BEGIN Data for processing

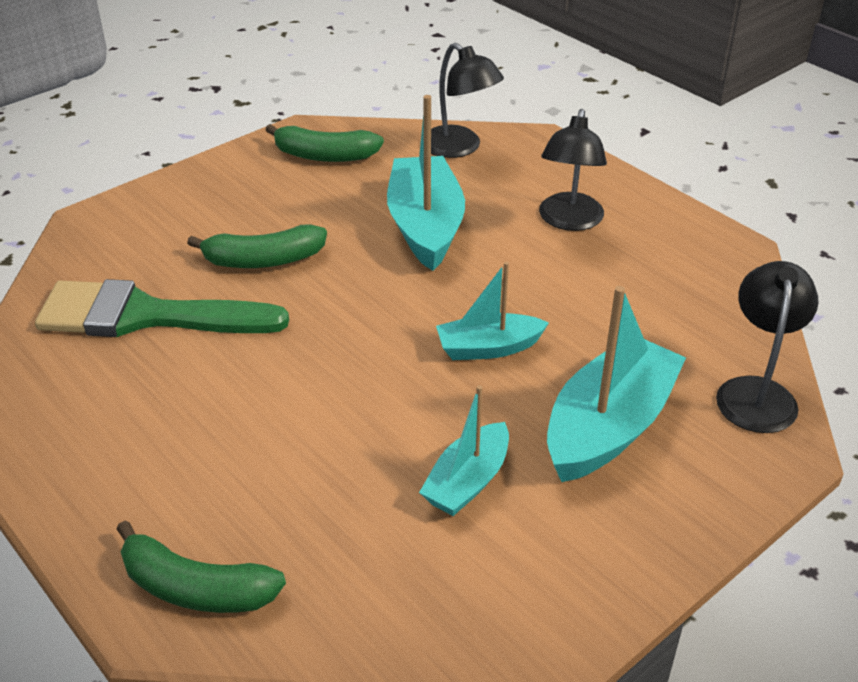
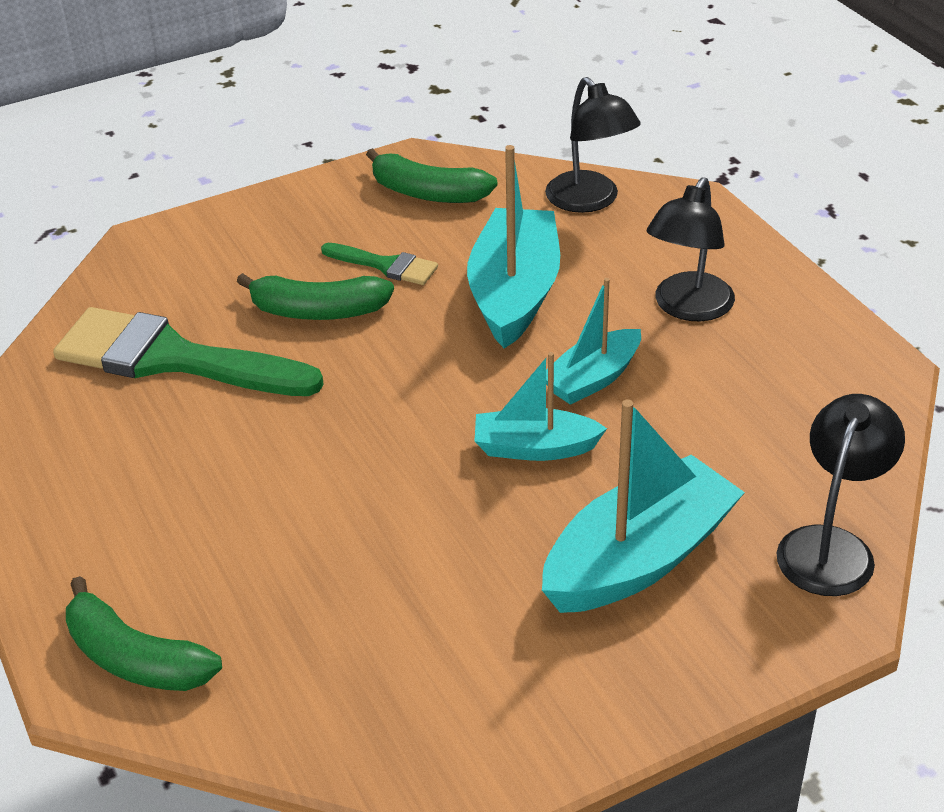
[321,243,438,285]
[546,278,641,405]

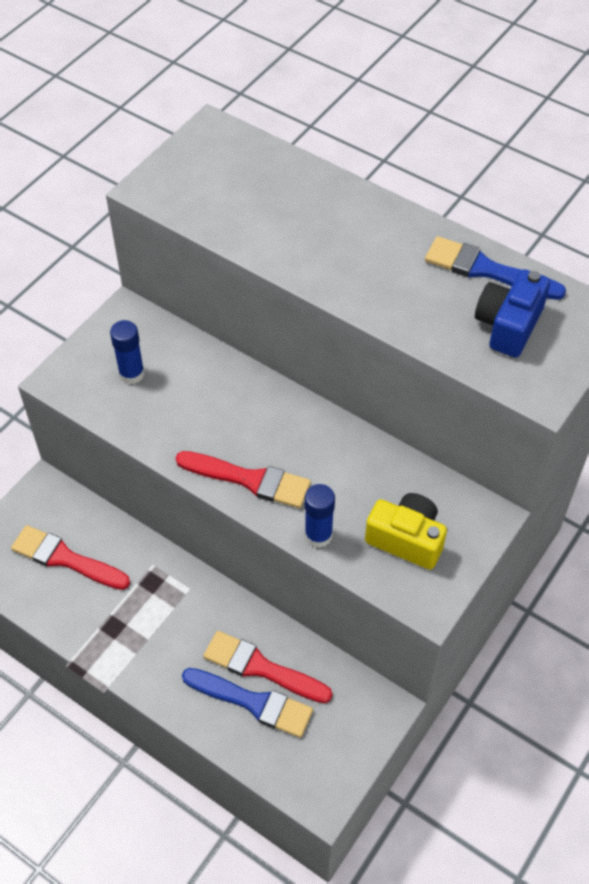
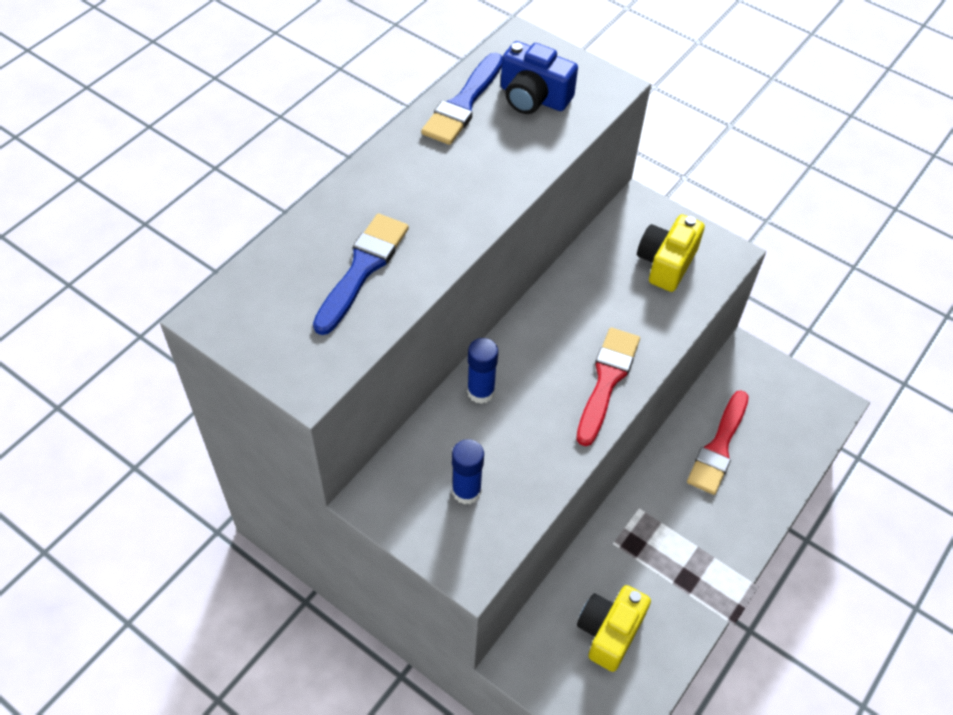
[313,214,409,335]
[467,338,498,404]
[577,585,651,672]

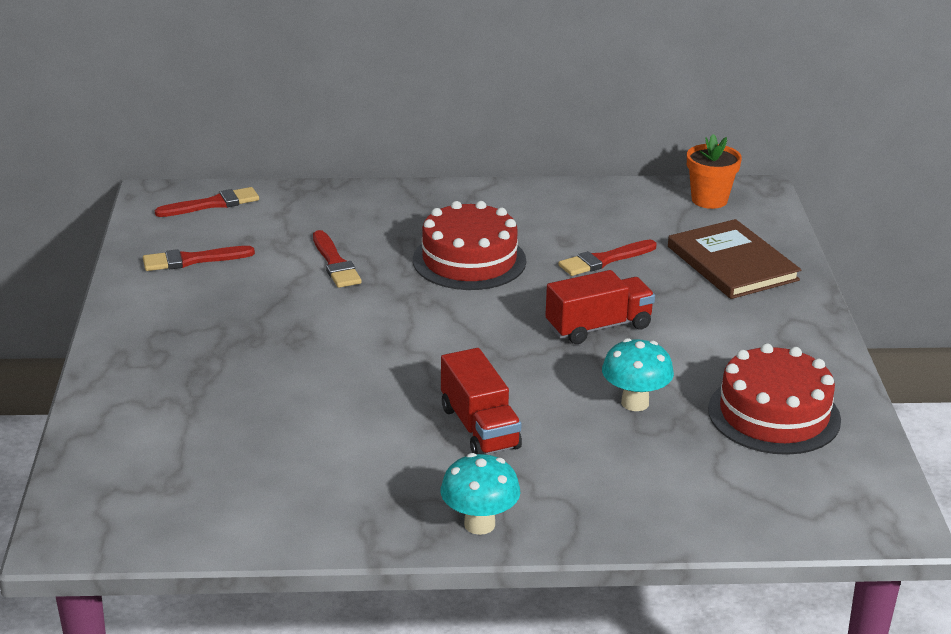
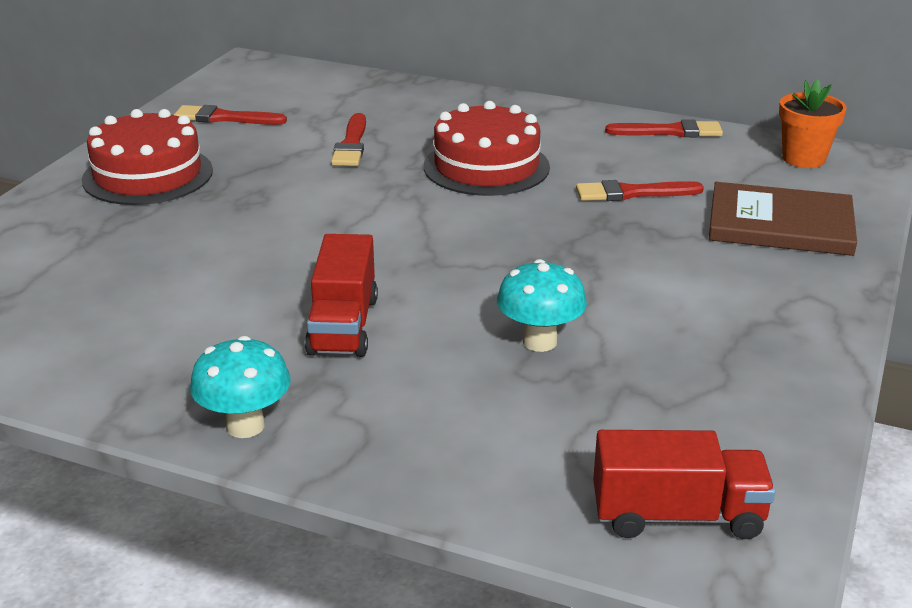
[82,109,213,205]
[593,430,776,539]
[605,119,723,138]
[709,182,857,256]

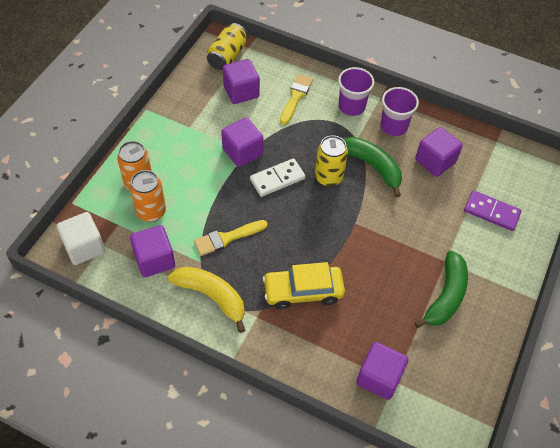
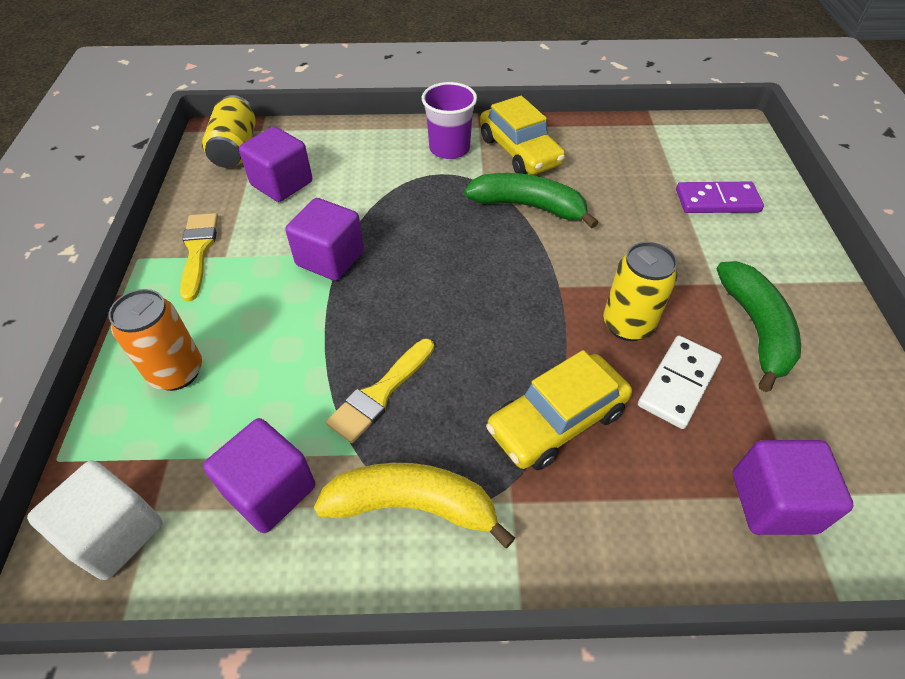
[180,213,218,301]
[480,96,565,175]
[604,242,677,341]
[638,336,722,429]
[130,170,166,222] (first image)
[415,127,463,177] (first image)

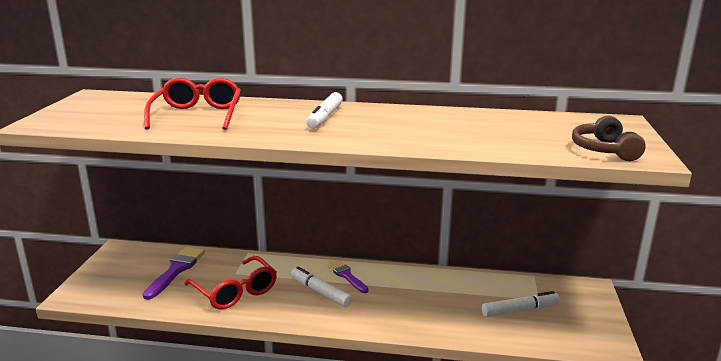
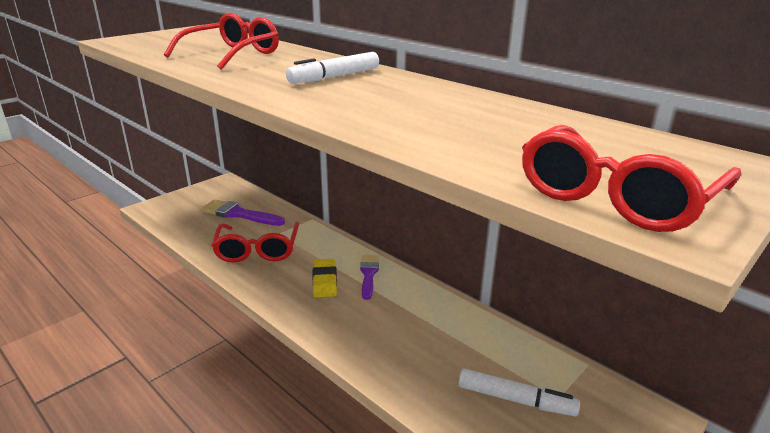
[201,199,285,226]
[312,259,337,297]
[522,125,742,232]

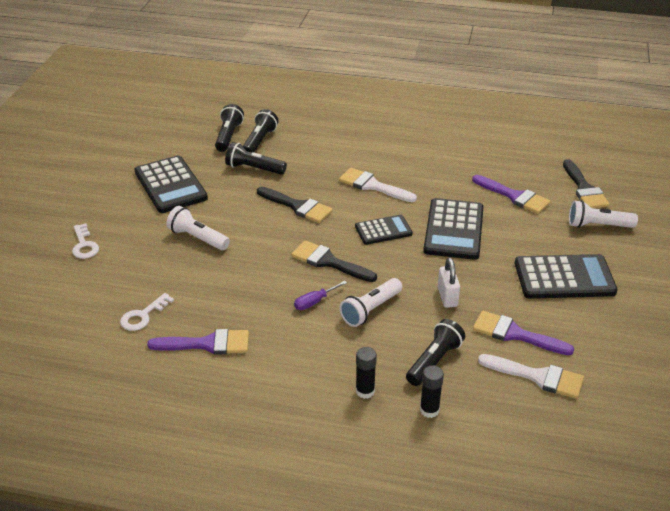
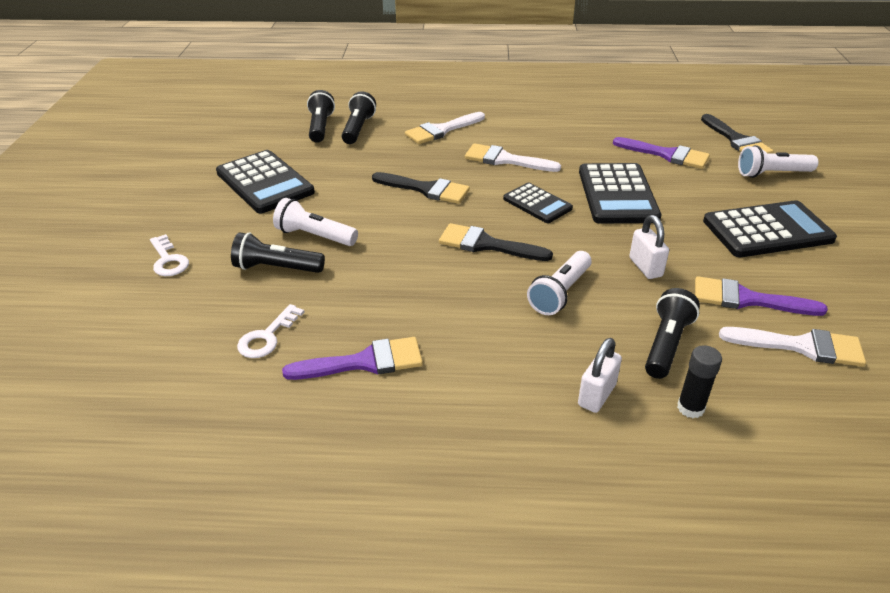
[231,232,325,273]
[405,112,485,144]
[503,183,573,223]
[578,338,622,413]
[294,281,347,310] (first image)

END Data for processing

**Task item:** Start at the line that contains "[480,96,565,175]" and retype every line through the end of the entries above, both ends included. Exclude all pictures.

**Reply to the task:**
[480,96,565,175]
[604,242,677,341]
[638,336,722,429]
[130,170,166,222] (first image)
[415,127,463,177] (first image)

[201,199,285,226]
[312,259,337,297]
[522,125,742,232]

[231,232,325,273]
[405,112,485,144]
[503,183,573,223]
[578,338,622,413]
[294,281,347,310] (first image)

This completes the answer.